Extracted material ->
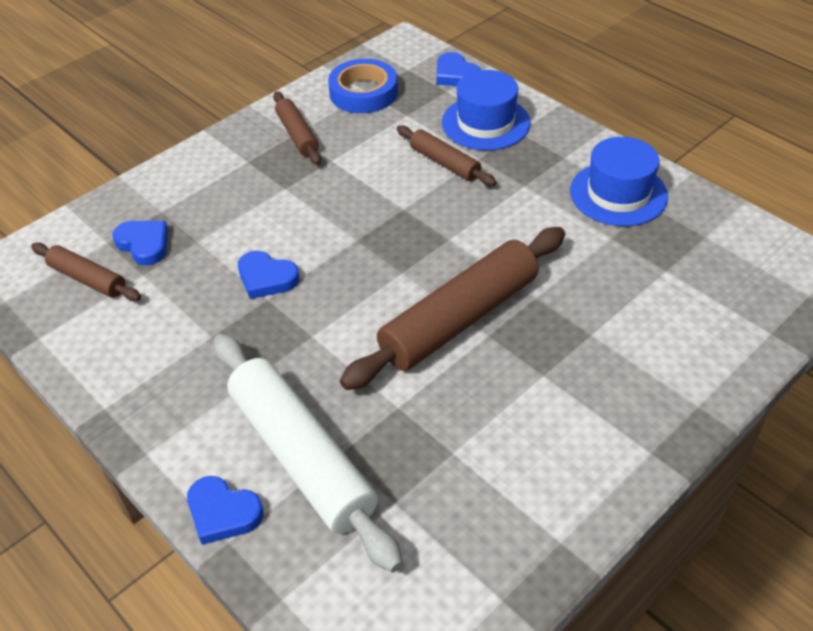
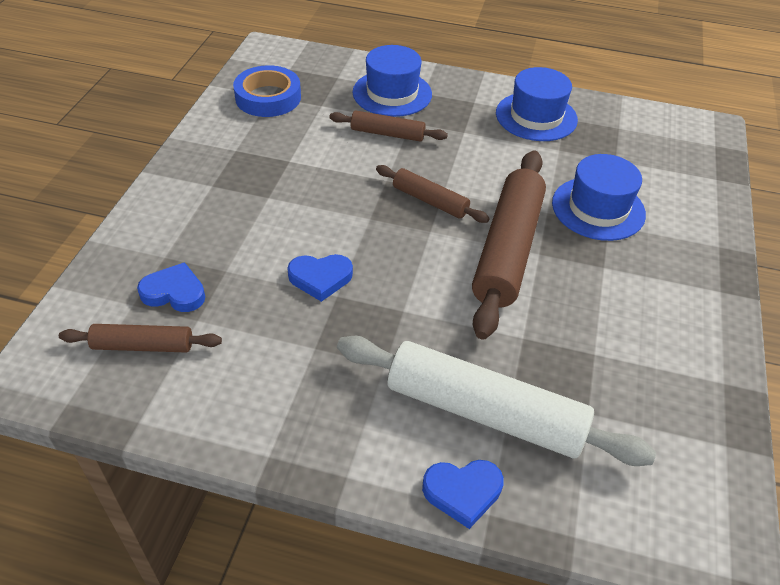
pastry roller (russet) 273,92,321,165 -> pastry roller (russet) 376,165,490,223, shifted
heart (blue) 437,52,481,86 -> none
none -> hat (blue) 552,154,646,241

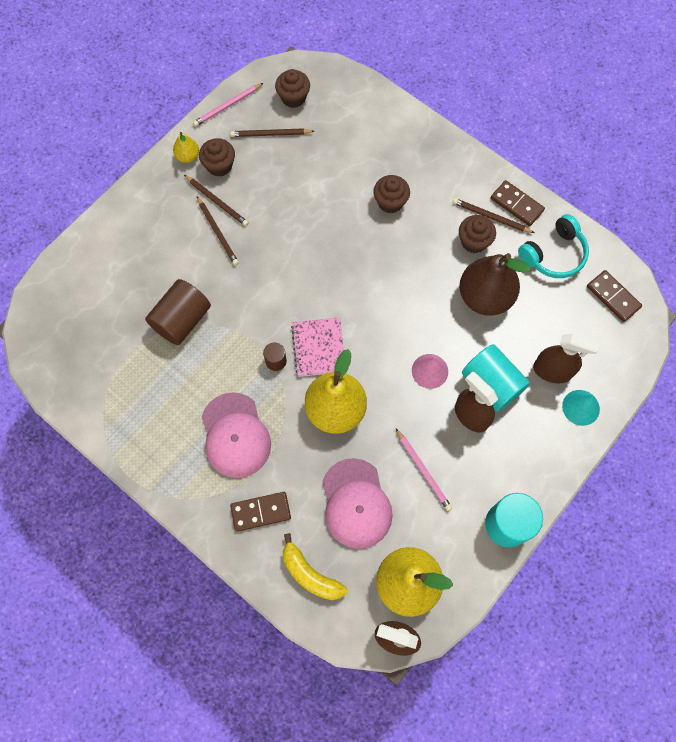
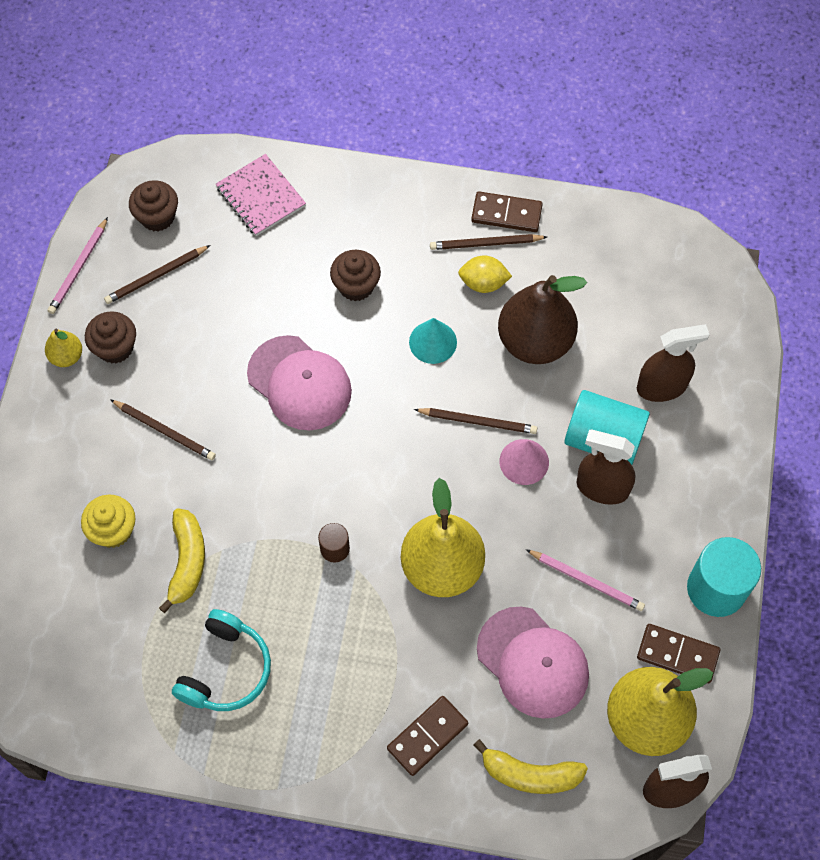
cylinder shape (russet) 145,279,211,345 -> toy banana (bright yellow) 159,508,205,613
wooden pencil (russet) 184,175,249,226 -> wooden pencil (russet) 414,408,537,434, shifted
peaked cap (pink) 202,393,271,478 -> peaked cap (pink) 247,335,352,430, shifted
exercise book (pink) 291,317,344,377 -> exercise book (pink) 216,154,306,236, shifted
cupcake (russet) 459,215,496,253 -> toy lemon (bright yellow) 458,256,512,293
over-ear headphones (teal) 518,214,589,278 -> over-ear headphones (teal) 172,609,271,711, shifted
cone (teal) 562,390,600,426 -> cone (teal) 409,318,457,364, shifted
domino (russet) 587,270,642,322 -> domino (russet) 637,624,720,683, shifted
none -> cupcake (bright yellow) 81,495,135,548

What you need to do ->
Each entry is to be written out again word for word, and any pictures are to be omitted.

Result of the task ->
pastry roller (russet) 273,92,321,165 -> pastry roller (russet) 376,165,490,223, shifted
heart (blue) 437,52,481,86 -> none
none -> hat (blue) 552,154,646,241

cylinder shape (russet) 145,279,211,345 -> toy banana (bright yellow) 159,508,205,613
wooden pencil (russet) 184,175,249,226 -> wooden pencil (russet) 414,408,537,434, shifted
peaked cap (pink) 202,393,271,478 -> peaked cap (pink) 247,335,352,430, shifted
exercise book (pink) 291,317,344,377 -> exercise book (pink) 216,154,306,236, shifted
cupcake (russet) 459,215,496,253 -> toy lemon (bright yellow) 458,256,512,293
over-ear headphones (teal) 518,214,589,278 -> over-ear headphones (teal) 172,609,271,711, shifted
cone (teal) 562,390,600,426 -> cone (teal) 409,318,457,364, shifted
domino (russet) 587,270,642,322 -> domino (russet) 637,624,720,683, shifted
none -> cupcake (bright yellow) 81,495,135,548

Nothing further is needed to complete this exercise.